Task description →
Send back all the data below, exactly as given.

..........

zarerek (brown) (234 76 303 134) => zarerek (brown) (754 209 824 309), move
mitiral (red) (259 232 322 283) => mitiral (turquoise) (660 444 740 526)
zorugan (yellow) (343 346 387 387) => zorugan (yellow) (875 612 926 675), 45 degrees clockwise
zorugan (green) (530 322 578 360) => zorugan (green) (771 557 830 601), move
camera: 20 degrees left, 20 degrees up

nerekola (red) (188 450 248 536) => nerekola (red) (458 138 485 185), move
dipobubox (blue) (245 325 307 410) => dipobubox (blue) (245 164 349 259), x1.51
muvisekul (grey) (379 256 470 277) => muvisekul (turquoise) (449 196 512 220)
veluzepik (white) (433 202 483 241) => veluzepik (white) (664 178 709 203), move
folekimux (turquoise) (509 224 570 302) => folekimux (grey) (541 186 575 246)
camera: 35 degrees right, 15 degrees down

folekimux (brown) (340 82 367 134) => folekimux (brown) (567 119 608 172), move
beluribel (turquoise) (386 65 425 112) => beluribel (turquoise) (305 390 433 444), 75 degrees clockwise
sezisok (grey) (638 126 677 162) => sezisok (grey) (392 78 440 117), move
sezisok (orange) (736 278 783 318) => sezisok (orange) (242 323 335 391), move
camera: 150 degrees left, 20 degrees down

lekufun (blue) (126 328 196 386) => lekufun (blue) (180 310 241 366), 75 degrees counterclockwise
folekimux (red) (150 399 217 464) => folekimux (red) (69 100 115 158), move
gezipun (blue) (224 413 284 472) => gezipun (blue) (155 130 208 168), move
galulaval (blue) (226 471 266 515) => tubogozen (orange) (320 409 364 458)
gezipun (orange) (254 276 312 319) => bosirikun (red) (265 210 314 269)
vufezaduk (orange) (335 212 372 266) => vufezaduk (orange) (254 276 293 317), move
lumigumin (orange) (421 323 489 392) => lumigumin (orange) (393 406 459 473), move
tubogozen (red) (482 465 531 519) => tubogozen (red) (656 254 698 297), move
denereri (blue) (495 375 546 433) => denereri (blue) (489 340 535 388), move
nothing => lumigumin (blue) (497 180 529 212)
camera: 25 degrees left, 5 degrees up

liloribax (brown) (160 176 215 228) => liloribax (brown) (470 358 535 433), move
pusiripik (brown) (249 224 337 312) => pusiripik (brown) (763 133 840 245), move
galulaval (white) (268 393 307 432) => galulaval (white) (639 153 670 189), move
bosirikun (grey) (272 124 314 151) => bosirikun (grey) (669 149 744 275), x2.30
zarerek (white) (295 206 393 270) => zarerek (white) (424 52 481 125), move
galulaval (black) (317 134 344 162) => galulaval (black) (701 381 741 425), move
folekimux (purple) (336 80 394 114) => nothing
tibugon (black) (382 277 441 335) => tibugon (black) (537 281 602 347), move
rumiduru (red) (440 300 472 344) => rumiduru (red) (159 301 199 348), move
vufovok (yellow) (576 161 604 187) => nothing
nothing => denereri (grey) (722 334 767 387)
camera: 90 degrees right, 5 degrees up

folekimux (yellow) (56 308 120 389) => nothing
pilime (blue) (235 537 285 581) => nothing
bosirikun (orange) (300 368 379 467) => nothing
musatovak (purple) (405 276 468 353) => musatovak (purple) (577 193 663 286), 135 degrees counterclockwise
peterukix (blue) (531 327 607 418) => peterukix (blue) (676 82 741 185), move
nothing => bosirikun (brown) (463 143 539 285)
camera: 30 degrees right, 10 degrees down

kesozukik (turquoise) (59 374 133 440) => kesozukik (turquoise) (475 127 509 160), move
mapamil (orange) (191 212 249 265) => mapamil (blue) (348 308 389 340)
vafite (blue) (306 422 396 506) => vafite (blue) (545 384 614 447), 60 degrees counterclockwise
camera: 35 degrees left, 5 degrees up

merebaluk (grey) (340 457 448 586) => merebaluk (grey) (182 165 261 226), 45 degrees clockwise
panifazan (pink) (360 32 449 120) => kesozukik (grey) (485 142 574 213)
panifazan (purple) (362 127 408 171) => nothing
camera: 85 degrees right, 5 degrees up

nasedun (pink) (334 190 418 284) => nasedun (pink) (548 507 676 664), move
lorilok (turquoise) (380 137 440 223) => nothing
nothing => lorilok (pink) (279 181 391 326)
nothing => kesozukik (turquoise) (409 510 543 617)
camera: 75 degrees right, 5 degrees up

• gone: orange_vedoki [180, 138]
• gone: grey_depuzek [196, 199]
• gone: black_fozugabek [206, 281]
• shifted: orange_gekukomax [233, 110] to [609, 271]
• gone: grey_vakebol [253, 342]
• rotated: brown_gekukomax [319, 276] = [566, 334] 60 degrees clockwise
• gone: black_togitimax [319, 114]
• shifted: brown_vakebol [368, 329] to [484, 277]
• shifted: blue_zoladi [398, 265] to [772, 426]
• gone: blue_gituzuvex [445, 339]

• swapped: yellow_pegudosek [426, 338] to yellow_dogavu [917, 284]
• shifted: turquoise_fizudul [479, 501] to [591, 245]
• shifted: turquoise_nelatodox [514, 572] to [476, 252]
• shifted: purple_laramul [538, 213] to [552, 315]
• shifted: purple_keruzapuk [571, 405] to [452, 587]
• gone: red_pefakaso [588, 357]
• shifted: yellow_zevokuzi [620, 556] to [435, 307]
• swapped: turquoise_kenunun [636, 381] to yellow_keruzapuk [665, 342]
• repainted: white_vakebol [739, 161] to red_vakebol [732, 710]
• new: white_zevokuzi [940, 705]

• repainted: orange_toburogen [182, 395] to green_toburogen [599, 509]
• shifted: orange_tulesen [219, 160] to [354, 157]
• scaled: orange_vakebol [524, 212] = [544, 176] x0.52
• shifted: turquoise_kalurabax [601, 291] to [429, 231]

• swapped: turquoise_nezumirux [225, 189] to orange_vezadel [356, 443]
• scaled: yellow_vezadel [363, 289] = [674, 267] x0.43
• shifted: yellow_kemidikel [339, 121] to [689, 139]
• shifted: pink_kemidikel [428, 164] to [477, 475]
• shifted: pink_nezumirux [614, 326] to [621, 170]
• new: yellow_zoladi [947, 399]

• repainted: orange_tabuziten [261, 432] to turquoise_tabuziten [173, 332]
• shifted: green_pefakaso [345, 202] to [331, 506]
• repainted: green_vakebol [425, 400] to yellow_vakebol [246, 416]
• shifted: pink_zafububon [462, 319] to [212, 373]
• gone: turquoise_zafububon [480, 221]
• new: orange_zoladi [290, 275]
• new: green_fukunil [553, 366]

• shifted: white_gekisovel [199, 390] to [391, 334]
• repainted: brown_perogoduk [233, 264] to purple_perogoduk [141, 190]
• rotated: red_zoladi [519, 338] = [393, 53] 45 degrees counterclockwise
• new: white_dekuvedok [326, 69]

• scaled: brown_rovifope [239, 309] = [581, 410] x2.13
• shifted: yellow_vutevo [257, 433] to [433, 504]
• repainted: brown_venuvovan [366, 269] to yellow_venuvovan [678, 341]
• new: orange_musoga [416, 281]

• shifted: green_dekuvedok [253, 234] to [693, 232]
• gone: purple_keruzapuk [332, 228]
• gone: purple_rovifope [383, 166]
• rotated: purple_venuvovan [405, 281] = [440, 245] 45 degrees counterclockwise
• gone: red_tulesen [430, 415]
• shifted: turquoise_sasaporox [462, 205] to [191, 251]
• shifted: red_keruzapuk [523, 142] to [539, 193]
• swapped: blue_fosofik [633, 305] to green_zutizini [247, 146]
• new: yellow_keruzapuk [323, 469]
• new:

..........

Response →
zarerek (brown) (234 76 303 134) => zarerek (brown) (754 209 824 309), move
mitiral (red) (259 232 322 283) => mitiral (turquoise) (660 444 740 526)
zorugan (yellow) (343 346 387 387) => zorugan (yellow) (875 612 926 675), 45 degrees clockwise
zorugan (green) (530 322 578 360) => zorugan (green) (771 557 830 601), move
camera: 20 degrees left, 20 degrees up

nerekola (red) (188 450 248 536) => nerekola (red) (458 138 485 185), move
dipobubox (blue) (245 325 307 410) => dipobubox (blue) (245 164 349 259), x1.51
muvisekul (grey) (379 256 470 277) => muvisekul (turquoise) (449 196 512 220)
veluzepik (white) (433 202 483 241) => veluzepik (white) (664 178 709 203), move
folekimux (turquoise) (509 224 570 302) => folekimux (grey) (541 186 575 246)
camera: 35 degrees right, 15 degrees down

folekimux (brown) (340 82 367 134) => folekimux (brown) (567 119 608 172), move
beluribel (turquoise) (386 65 425 112) => beluribel (turquoise) (305 390 433 444), 75 degrees clockwise
sezisok (grey) (638 126 677 162) => sezisok (grey) (392 78 440 117), move
sezisok (orange) (736 278 783 318) => sezisok (orange) (242 323 335 391), move
camera: 150 degrees left, 20 degrees down

lekufun (blue) (126 328 196 386) => lekufun (blue) (180 310 241 366), 75 degrees counterclockwise
folekimux (red) (150 399 217 464) => folekimux (red) (69 100 115 158), move
gezipun (blue) (224 413 284 472) => gezipun (blue) (155 130 208 168), move
galulaval (blue) (226 471 266 515) => tubogozen (orange) (320 409 364 458)
gezipun (orange) (254 276 312 319) => bosirikun (red) (265 210 314 269)
vufezaduk (orange) (335 212 372 266) => vufezaduk (orange) (254 276 293 317), move
lumigumin (orange) (421 323 489 392) => lumigumin (orange) (393 406 459 473), move
tubogozen (red) (482 465 531 519) => tubogozen (red) (656 254 698 297), move
denereri (blue) (495 375 546 433) => denereri (blue) (489 340 535 388), move
nothing => lumigumin (blue) (497 180 529 212)
camera: 25 degrees left, 5 degrees up

liloribax (brown) (160 176 215 228) => liloribax (brown) (470 358 535 433), move
pusiripik (brown) (249 224 337 312) => pusiripik (brown) (763 133 840 245), move
galulaval (white) (268 393 307 432) => galulaval (white) (639 153 670 189), move
bosirikun (grey) (272 124 314 151) => bosirikun (grey) (669 149 744 275), x2.30
zarerek (white) (295 206 393 270) => zarerek (white) (424 52 481 125), move
galulaval (black) (317 134 344 162) => galulaval (black) (701 381 741 425), move
folekimux (purple) (336 80 394 114) => nothing
tibugon (black) (382 277 441 335) => tibugon (black) (537 281 602 347), move
rumiduru (red) (440 300 472 344) => rumiduru (red) (159 301 199 348), move
vufovok (yellow) (576 161 604 187) => nothing
nothing => denereri (grey) (722 334 767 387)
camera: 90 degrees right, 5 degrees up

folekimux (yellow) (56 308 120 389) => nothing
pilime (blue) (235 537 285 581) => nothing
bosirikun (orange) (300 368 379 467) => nothing
musatovak (purple) (405 276 468 353) => musatovak (purple) (577 193 663 286), 135 degrees counterclockwise
peterukix (blue) (531 327 607 418) => peterukix (blue) (676 82 741 185), move
nothing => bosirikun (brown) (463 143 539 285)
camera: 30 degrees right, 10 degrees down

kesozukik (turquoise) (59 374 133 440) => kesozukik (turquoise) (475 127 509 160), move
mapamil (orange) (191 212 249 265) => mapamil (blue) (348 308 389 340)
vafite (blue) (306 422 396 506) => vafite (blue) (545 384 614 447), 60 degrees counterclockwise
camera: 35 degrees left, 5 degrees up

merebaluk (grey) (340 457 448 586) => merebaluk (grey) (182 165 261 226), 45 degrees clockwise
panifazan (pink) (360 32 449 120) => kesozukik (grey) (485 142 574 213)
panifazan (purple) (362 127 408 171) => nothing
camera: 85 degrees right, 5 degrees up

nasedun (pink) (334 190 418 284) => nasedun (pink) (548 507 676 664), move
lorilok (turquoise) (380 137 440 223) => nothing
nothing => lorilok (pink) (279 181 391 326)
nothing => kesozukik (turquoise) (409 510 543 617)
camera: 75 degrees right, 5 degrees up

• gone: orange_vedoki [180, 138]
• gone: grey_depuzek [196, 199]
• gone: black_fozugabek [206, 281]
• shifted: orange_gekukomax [233, 110] to [609, 271]
• gone: grey_vakebol [253, 342]
• rotated: brown_gekukomax [319, 276] = [566, 334] 60 degrees clockwise
• gone: black_togitimax [319, 114]
• shifted: brown_vakebol [368, 329] to [484, 277]
• shifted: blue_zoladi [398, 265] to [772, 426]
• gone: blue_gituzuvex [445, 339]

• swapped: yellow_pegudosek [426, 338] to yellow_dogavu [917, 284]
• shifted: turquoise_fizudul [479, 501] to [591, 245]
• shifted: turquoise_nelatodox [514, 572] to [476, 252]
• shifted: purple_laramul [538, 213] to [552, 315]
• shifted: purple_keruzapuk [571, 405] to [452, 587]
• gone: red_pefakaso [588, 357]
• shifted: yellow_zevokuzi [620, 556] to [435, 307]
• swapped: turquoise_kenunun [636, 381] to yellow_keruzapuk [665, 342]
• repainted: white_vakebol [739, 161] to red_vakebol [732, 710]
• new: white_zevokuzi [940, 705]

• repainted: orange_toburogen [182, 395] to green_toburogen [599, 509]
• shifted: orange_tulesen [219, 160] to [354, 157]
• scaled: orange_vakebol [524, 212] = [544, 176] x0.52
• shifted: turquoise_kalurabax [601, 291] to [429, 231]

• swapped: turquoise_nezumirux [225, 189] to orange_vezadel [356, 443]
• scaled: yellow_vezadel [363, 289] = [674, 267] x0.43
• shifted: yellow_kemidikel [339, 121] to [689, 139]
• shifted: pink_kemidikel [428, 164] to [477, 475]
• shifted: pink_nezumirux [614, 326] to [621, 170]
• new: yellow_zoladi [947, 399]

• repainted: orange_tabuziten [261, 432] to turquoise_tabuziten [173, 332]
• shifted: green_pefakaso [345, 202] to [331, 506]
• repainted: green_vakebol [425, 400] to yellow_vakebol [246, 416]
• shifted: pink_zafububon [462, 319] to [212, 373]
• gone: turquoise_zafububon [480, 221]
• new: orange_zoladi [290, 275]
• new: green_fukunil [553, 366]

• shifted: white_gekisovel [199, 390] to [391, 334]
• repainted: brown_perogoduk [233, 264] to purple_perogoduk [141, 190]
• rotated: red_zoladi [519, 338] = [393, 53] 45 degrees counterclockwise
• new: white_dekuvedok [326, 69]

• scaled: brown_rovifope [239, 309] = [581, 410] x2.13
• shifted: yellow_vutevo [257, 433] to [433, 504]
• repainted: brown_venuvovan [366, 269] to yellow_venuvovan [678, 341]
• new: orange_musoga [416, 281]

• shifted: green_dekuvedok [253, 234] to [693, 232]
• gone: purple_keruzapuk [332, 228]
• gone: purple_rovifope [383, 166]
• rotated: purple_venuvovan [405, 281] = [440, 245] 45 degrees counterclockwise
• gone: red_tulesen [430, 415]
• shifted: turquoise_sasaporox [462, 205] to [191, 251]
• shifted: red_keruzapuk [523, 142] to [539, 193]
• swapped: blue_fosofik [633, 305] to green_zutizini [247, 146]
• new: yellow_keruzapuk [323, 469]
• new:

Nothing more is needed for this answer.